==== Exercise data

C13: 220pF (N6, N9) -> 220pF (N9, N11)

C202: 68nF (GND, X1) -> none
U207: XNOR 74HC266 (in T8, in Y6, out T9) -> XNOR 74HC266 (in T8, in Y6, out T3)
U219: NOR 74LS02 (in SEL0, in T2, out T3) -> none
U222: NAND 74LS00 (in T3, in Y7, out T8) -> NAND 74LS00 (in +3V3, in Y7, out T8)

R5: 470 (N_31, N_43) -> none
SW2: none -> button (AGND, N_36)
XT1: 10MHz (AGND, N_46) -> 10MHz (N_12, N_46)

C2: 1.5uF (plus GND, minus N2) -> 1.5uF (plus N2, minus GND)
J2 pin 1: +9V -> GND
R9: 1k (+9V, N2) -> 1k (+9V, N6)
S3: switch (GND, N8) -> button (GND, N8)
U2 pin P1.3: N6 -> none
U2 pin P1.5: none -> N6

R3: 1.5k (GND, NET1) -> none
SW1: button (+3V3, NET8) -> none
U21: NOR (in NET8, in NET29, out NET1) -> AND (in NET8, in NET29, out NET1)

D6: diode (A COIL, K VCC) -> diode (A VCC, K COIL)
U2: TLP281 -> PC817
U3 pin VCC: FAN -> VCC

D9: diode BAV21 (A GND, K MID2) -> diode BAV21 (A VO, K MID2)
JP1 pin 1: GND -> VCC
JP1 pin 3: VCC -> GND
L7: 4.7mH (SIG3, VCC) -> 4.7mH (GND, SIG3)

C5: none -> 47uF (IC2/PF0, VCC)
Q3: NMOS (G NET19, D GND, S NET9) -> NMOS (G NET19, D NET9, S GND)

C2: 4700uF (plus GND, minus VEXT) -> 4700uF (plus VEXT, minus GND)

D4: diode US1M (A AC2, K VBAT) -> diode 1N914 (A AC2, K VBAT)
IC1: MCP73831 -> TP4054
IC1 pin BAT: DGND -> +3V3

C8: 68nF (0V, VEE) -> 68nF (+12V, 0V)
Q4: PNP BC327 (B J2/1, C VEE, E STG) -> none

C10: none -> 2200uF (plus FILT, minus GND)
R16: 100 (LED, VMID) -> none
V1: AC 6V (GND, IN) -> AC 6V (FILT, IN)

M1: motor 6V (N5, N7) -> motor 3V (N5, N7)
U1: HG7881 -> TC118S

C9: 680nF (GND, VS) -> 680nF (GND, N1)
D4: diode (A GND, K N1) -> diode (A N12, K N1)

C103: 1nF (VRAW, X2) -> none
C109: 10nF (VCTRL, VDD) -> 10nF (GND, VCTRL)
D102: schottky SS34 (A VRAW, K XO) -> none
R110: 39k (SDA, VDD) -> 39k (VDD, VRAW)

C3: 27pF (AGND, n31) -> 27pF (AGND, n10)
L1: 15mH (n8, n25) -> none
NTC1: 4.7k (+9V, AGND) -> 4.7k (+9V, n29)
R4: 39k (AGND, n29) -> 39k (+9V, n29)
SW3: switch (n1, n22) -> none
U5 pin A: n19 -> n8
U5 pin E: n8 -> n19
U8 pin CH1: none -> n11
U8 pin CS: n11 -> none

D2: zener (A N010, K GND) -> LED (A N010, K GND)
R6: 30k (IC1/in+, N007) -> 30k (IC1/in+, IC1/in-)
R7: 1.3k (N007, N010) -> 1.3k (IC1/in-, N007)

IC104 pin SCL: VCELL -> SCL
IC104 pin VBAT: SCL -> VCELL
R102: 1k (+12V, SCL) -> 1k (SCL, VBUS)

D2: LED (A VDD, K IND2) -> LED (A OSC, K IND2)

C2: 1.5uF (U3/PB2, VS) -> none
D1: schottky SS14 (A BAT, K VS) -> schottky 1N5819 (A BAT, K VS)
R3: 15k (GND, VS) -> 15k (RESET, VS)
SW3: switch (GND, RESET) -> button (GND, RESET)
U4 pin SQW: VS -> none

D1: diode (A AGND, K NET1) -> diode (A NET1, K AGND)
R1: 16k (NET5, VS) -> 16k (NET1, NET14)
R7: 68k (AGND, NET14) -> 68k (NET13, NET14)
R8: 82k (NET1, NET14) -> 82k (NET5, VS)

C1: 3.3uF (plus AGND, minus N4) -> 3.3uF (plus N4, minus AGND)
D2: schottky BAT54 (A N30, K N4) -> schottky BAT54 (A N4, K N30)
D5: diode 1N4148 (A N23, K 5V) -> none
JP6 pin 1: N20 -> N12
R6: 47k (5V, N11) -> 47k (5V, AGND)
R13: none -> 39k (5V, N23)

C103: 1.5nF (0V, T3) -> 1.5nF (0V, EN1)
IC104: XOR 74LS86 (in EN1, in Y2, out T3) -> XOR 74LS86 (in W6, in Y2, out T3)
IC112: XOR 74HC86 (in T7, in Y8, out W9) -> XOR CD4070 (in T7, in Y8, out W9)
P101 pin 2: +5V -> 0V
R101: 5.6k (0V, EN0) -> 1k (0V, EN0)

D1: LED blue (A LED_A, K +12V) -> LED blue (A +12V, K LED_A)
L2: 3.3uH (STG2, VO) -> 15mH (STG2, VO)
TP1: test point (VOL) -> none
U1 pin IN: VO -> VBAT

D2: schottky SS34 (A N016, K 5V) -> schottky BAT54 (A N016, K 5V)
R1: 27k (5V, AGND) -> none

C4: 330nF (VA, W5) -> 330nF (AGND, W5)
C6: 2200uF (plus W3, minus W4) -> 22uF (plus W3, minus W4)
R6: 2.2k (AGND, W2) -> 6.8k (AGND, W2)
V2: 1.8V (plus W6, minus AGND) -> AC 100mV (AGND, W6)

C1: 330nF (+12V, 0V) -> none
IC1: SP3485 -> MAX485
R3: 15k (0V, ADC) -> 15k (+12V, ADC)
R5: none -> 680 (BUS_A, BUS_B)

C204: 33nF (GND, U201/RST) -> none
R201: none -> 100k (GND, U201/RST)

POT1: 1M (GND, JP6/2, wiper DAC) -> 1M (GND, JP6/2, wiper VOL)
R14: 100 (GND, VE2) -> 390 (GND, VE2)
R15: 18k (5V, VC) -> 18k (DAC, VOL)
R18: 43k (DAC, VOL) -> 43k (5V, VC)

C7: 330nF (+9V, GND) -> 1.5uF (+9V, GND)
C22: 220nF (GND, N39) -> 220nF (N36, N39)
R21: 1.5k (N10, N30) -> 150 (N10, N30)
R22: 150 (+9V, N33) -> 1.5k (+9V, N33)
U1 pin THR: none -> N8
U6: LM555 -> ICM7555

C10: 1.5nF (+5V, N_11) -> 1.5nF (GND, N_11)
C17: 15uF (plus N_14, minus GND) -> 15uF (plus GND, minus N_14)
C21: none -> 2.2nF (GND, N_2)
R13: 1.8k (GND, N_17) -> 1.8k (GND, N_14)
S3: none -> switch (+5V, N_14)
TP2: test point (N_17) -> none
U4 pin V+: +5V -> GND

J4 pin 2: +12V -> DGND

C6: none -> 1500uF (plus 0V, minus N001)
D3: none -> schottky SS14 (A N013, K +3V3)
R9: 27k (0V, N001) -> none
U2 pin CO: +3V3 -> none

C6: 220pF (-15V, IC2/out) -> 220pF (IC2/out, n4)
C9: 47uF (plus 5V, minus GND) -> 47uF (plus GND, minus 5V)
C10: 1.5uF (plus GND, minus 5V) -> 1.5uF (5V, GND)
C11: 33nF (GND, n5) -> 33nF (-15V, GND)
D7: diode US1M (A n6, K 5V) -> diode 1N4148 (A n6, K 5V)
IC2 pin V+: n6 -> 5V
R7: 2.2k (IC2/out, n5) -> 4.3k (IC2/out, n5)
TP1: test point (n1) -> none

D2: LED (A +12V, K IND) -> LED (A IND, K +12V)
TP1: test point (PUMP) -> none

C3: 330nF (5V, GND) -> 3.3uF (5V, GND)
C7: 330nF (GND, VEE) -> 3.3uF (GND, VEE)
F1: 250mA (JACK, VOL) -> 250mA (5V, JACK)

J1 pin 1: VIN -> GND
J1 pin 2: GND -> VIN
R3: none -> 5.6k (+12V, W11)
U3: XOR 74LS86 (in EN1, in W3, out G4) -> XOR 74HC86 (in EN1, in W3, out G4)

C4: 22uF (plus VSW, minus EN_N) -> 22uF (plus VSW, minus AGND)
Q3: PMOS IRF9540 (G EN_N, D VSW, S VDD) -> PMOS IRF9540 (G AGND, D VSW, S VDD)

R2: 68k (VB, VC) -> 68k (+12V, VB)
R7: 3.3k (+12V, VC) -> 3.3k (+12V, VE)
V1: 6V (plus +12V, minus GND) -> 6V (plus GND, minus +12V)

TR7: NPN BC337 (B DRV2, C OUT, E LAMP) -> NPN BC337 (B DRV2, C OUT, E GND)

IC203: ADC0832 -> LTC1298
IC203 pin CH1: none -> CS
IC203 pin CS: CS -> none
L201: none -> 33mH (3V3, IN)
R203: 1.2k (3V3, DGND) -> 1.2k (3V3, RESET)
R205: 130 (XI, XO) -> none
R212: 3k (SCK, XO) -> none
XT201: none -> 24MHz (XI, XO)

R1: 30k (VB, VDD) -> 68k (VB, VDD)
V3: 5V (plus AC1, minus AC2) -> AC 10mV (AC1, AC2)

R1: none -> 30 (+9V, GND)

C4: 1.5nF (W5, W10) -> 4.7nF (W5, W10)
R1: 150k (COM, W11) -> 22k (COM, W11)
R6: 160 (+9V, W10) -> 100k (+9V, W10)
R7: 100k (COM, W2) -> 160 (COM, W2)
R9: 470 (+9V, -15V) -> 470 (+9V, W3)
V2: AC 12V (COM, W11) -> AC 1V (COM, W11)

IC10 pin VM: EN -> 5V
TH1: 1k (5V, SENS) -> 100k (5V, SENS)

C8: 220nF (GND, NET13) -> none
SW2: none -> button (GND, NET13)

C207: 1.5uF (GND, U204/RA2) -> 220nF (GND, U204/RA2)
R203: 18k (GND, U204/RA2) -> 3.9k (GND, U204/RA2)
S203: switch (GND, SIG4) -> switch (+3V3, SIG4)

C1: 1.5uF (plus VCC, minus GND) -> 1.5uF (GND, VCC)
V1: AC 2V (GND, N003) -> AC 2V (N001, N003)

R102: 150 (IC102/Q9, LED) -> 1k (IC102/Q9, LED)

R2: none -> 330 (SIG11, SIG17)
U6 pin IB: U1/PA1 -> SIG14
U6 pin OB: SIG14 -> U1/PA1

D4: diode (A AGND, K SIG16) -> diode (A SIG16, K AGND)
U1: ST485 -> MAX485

========

How to complete this task: Your answer should consist only of the lines from the one that holds "R2: none -> 330 (SIG11, SIG17)" to the end of the entries above, both ends included, each repeated exactly.

Solution to this problem:
R2: none -> 330 (SIG11, SIG17)
U6 pin IB: U1/PA1 -> SIG14
U6 pin OB: SIG14 -> U1/PA1

D4: diode (A AGND, K SIG16) -> diode (A SIG16, K AGND)
U1: ST485 -> MAX485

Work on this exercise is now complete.